* HOW TO COMPLETE THIS TASK: Begin at the line below that has "BUTTON1 pin SIG: TX -> A0". Stop after the line that has "RTC pin SDA: D0 -> D2", repeating each line exactly and leaving out the pictures.

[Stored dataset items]
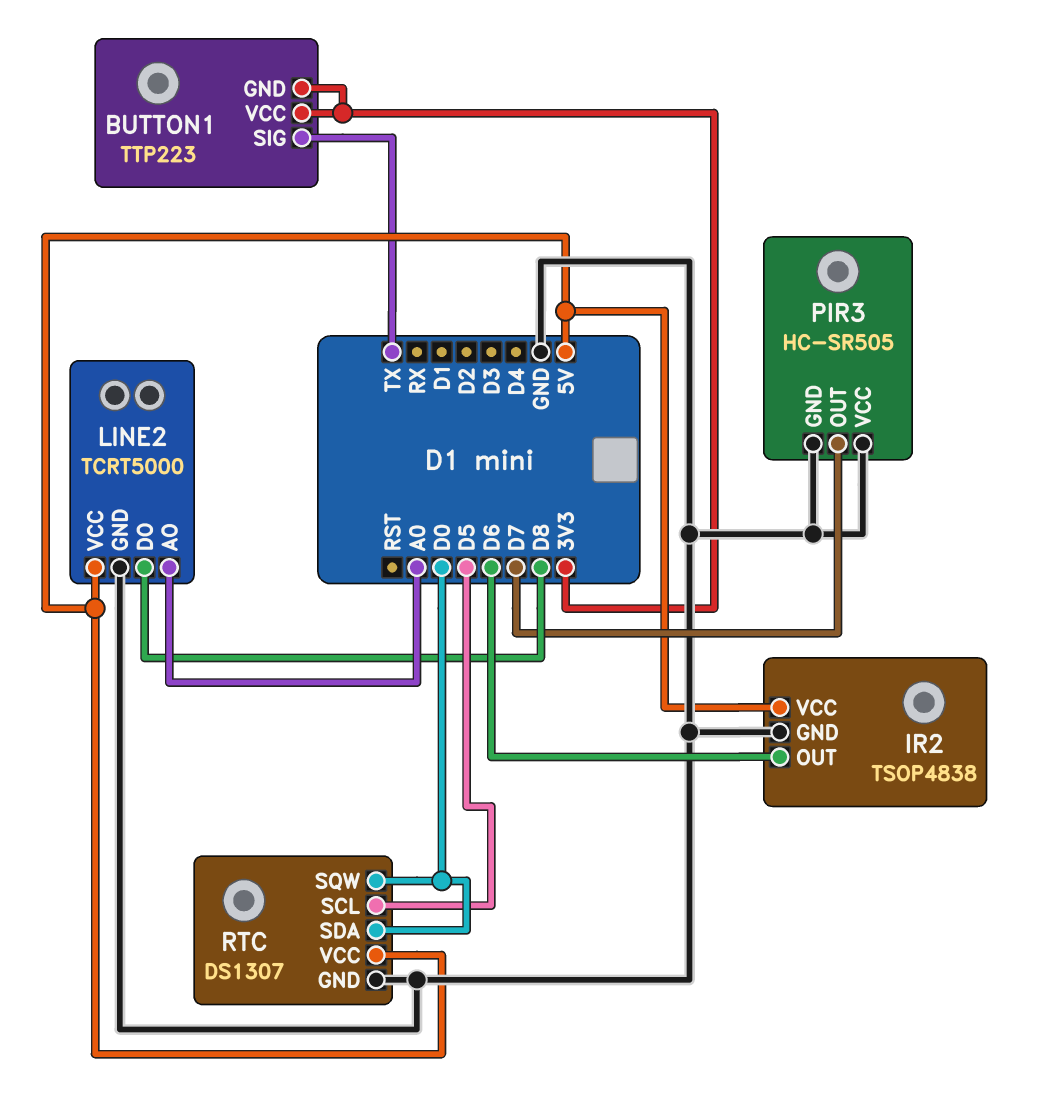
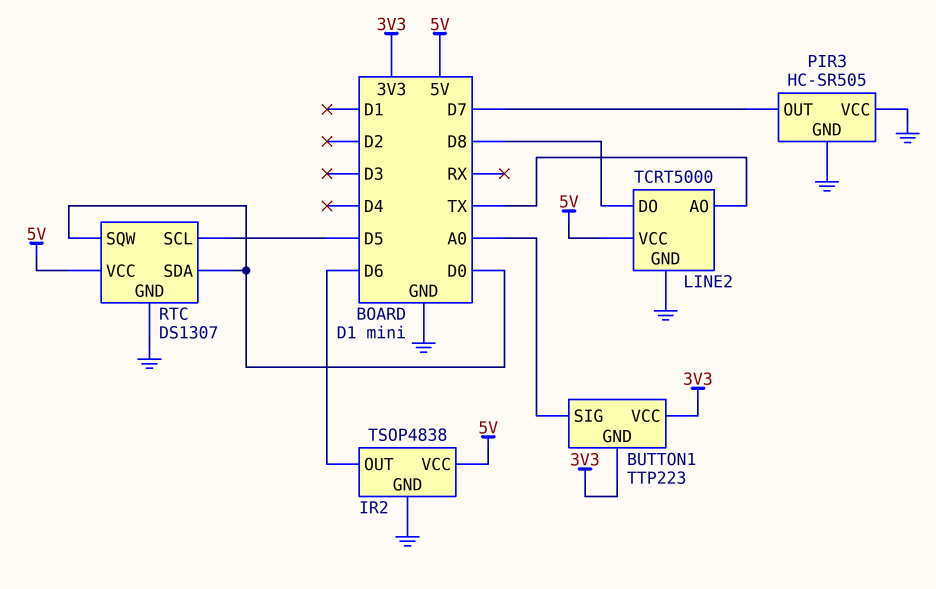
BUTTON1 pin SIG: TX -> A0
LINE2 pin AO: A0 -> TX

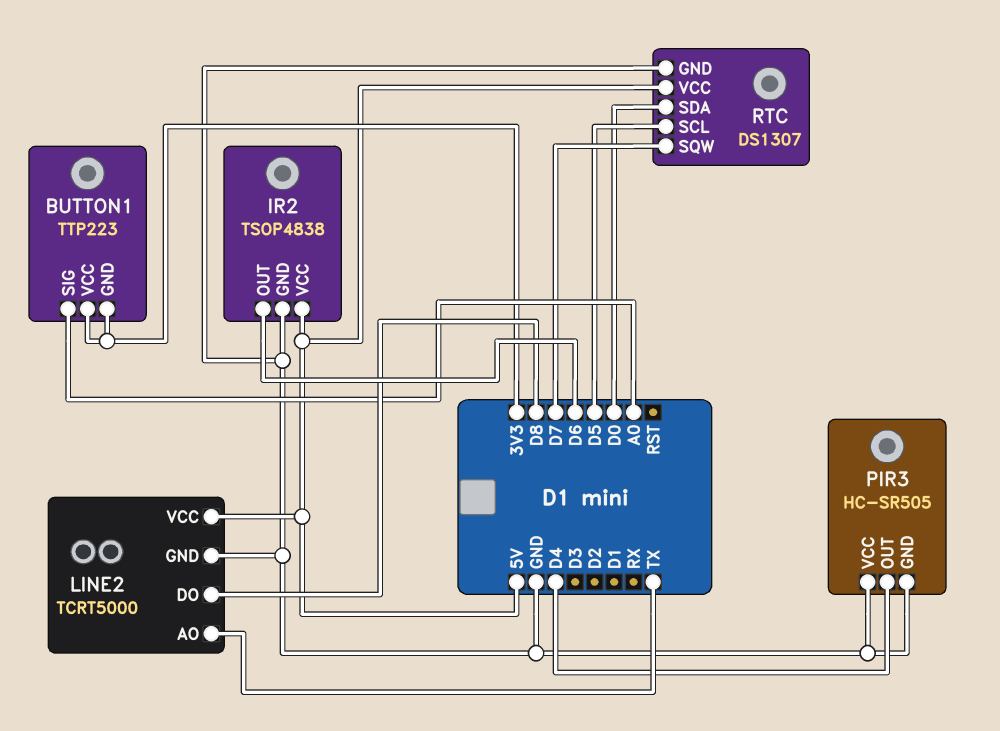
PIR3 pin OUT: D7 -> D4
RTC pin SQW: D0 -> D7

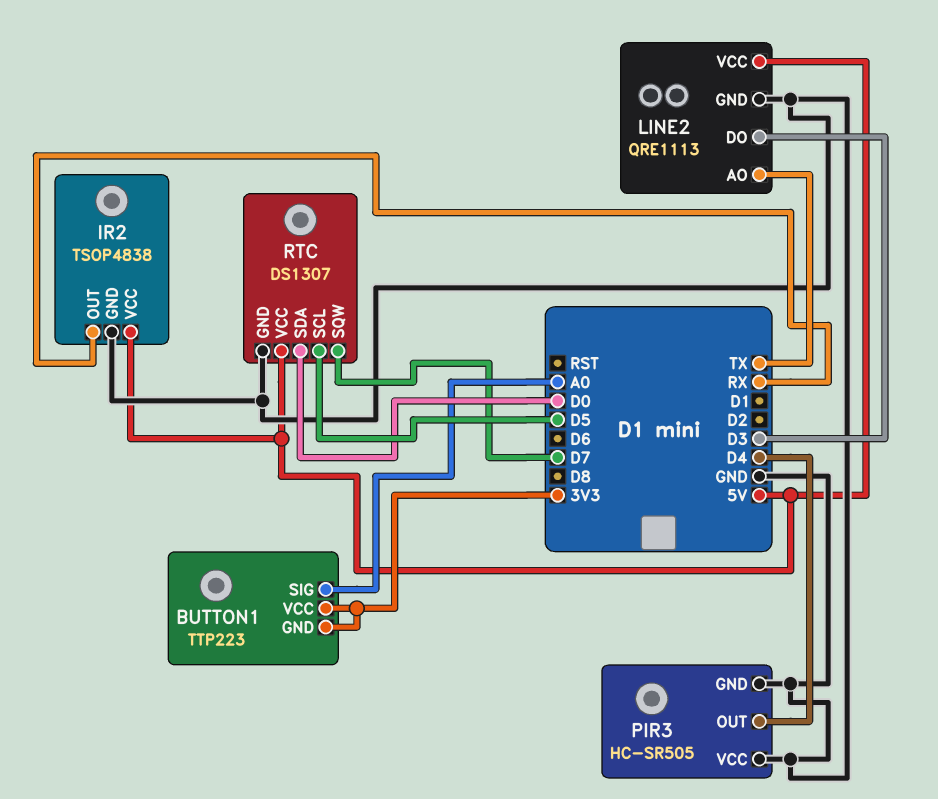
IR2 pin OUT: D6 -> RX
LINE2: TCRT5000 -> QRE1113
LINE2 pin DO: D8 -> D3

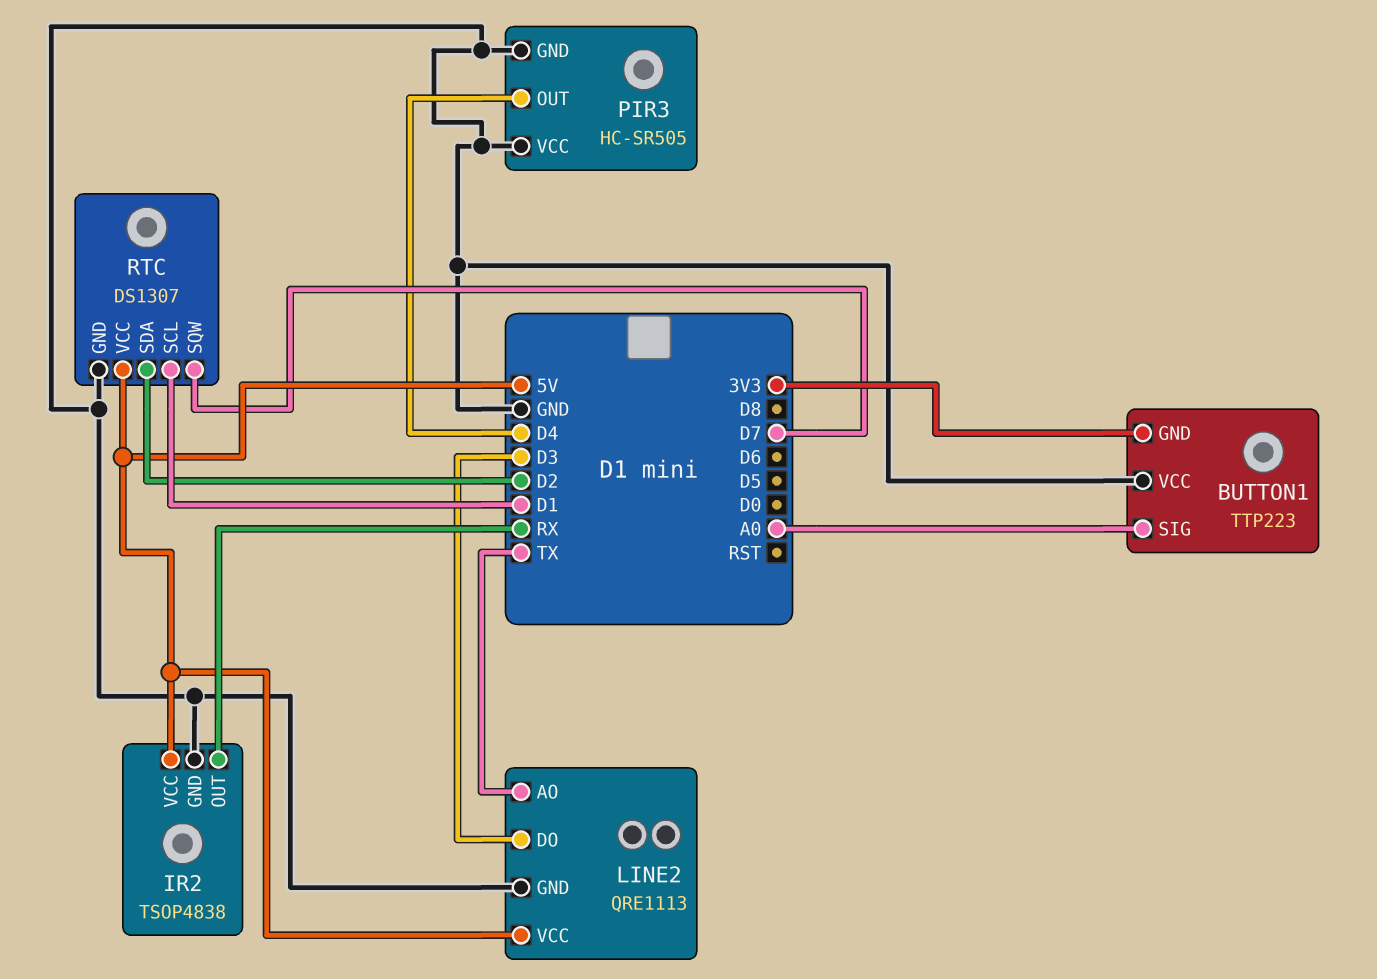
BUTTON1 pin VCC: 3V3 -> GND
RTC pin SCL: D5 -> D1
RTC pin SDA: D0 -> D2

---

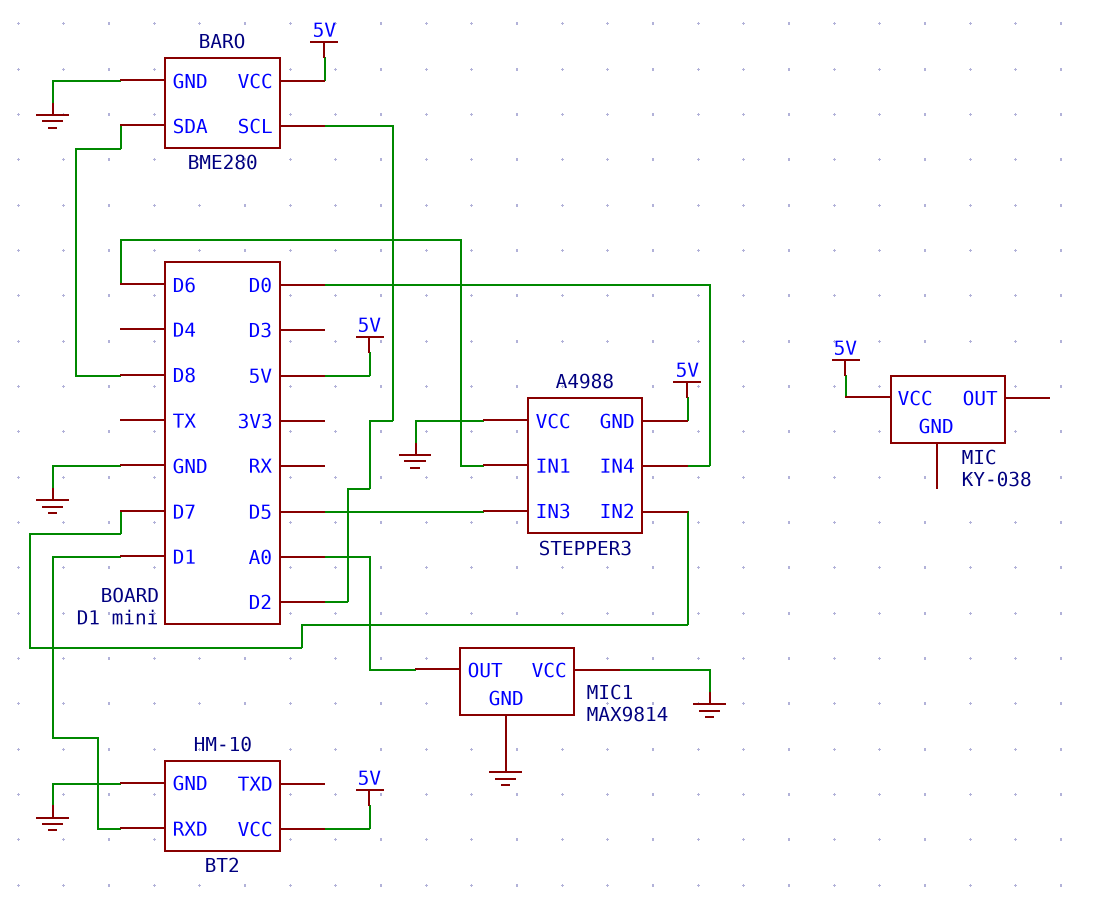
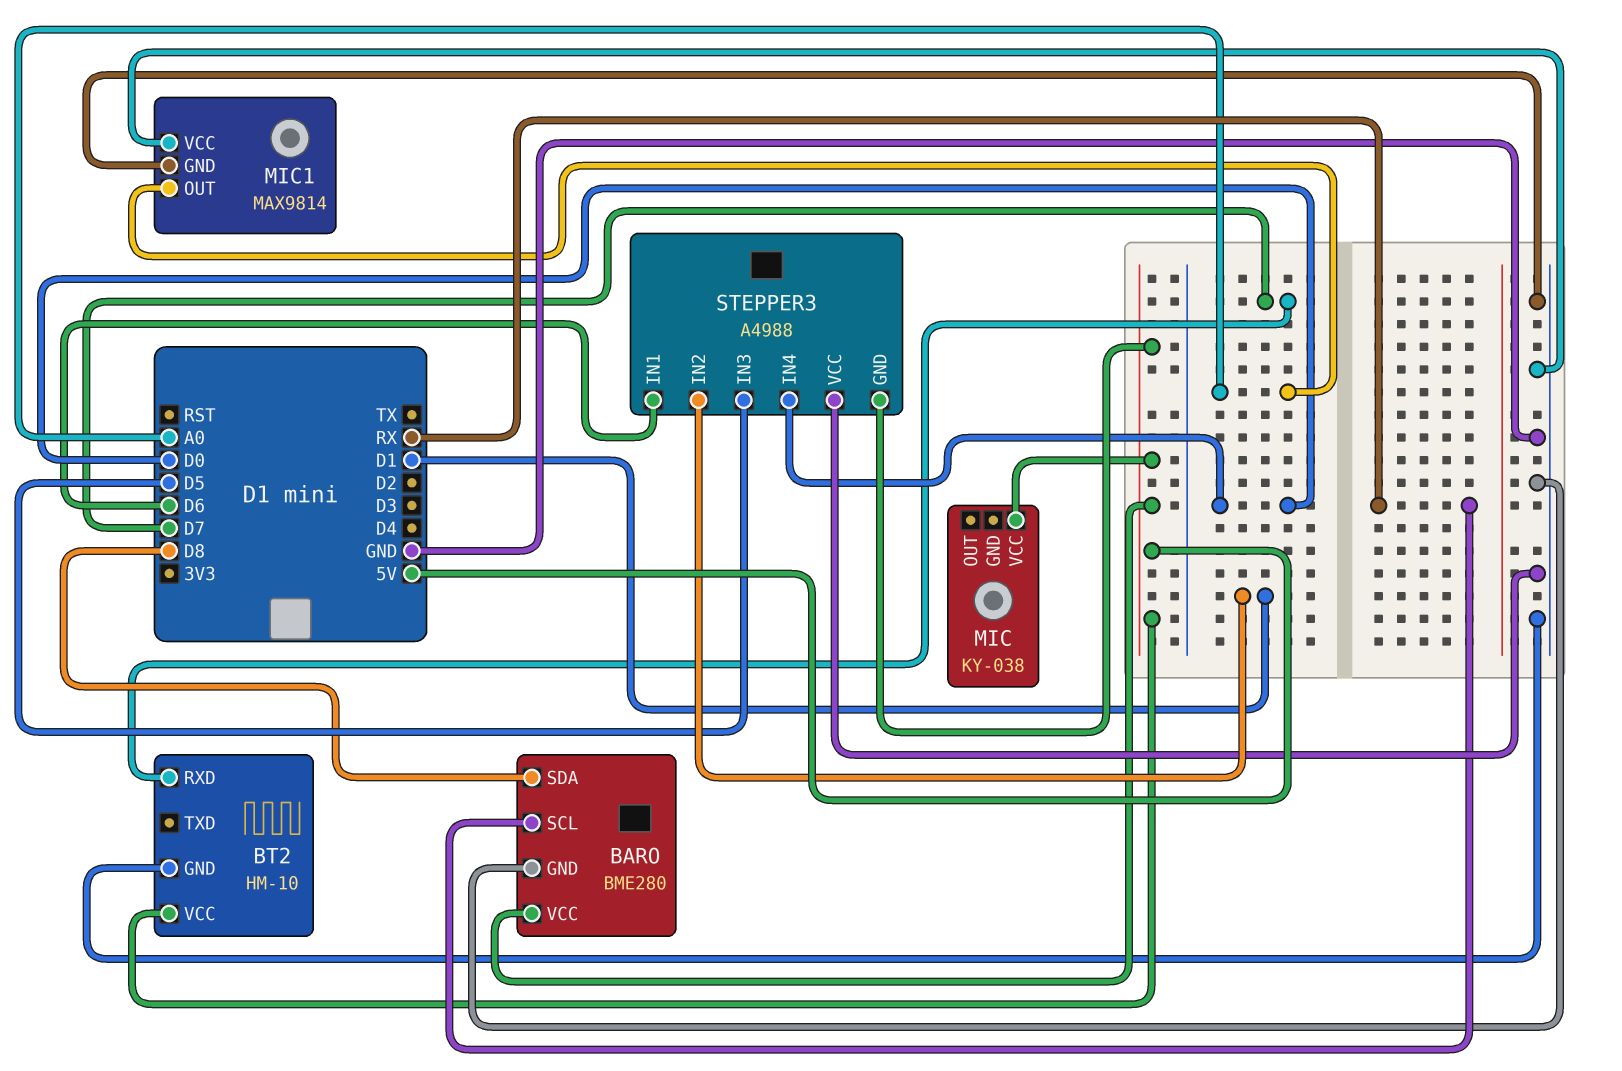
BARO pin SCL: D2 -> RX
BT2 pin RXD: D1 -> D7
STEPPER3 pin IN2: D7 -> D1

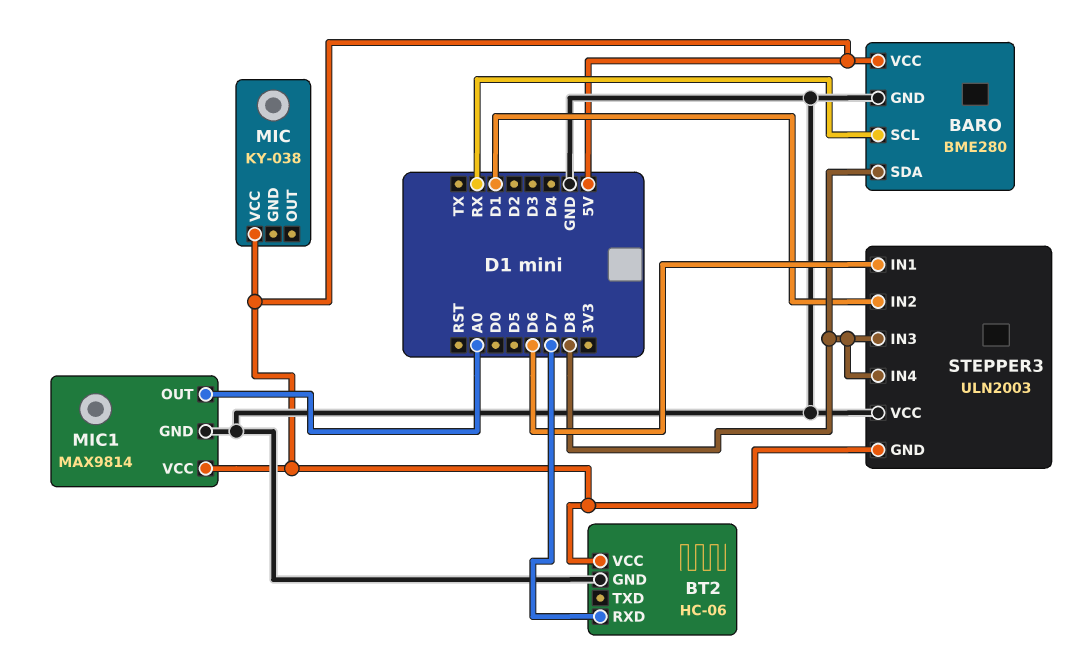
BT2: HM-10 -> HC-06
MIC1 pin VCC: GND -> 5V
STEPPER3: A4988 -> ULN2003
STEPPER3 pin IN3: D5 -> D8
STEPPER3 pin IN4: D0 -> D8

* ANSWER BOX:
BUTTON1 pin SIG: TX -> A0
LINE2 pin AO: A0 -> TX

PIR3 pin OUT: D7 -> D4
RTC pin SQW: D0 -> D7

IR2 pin OUT: D6 -> RX
LINE2: TCRT5000 -> QRE1113
LINE2 pin DO: D8 -> D3

BUTTON1 pin VCC: 3V3 -> GND
RTC pin SCL: D5 -> D1
RTC pin SDA: D0 -> D2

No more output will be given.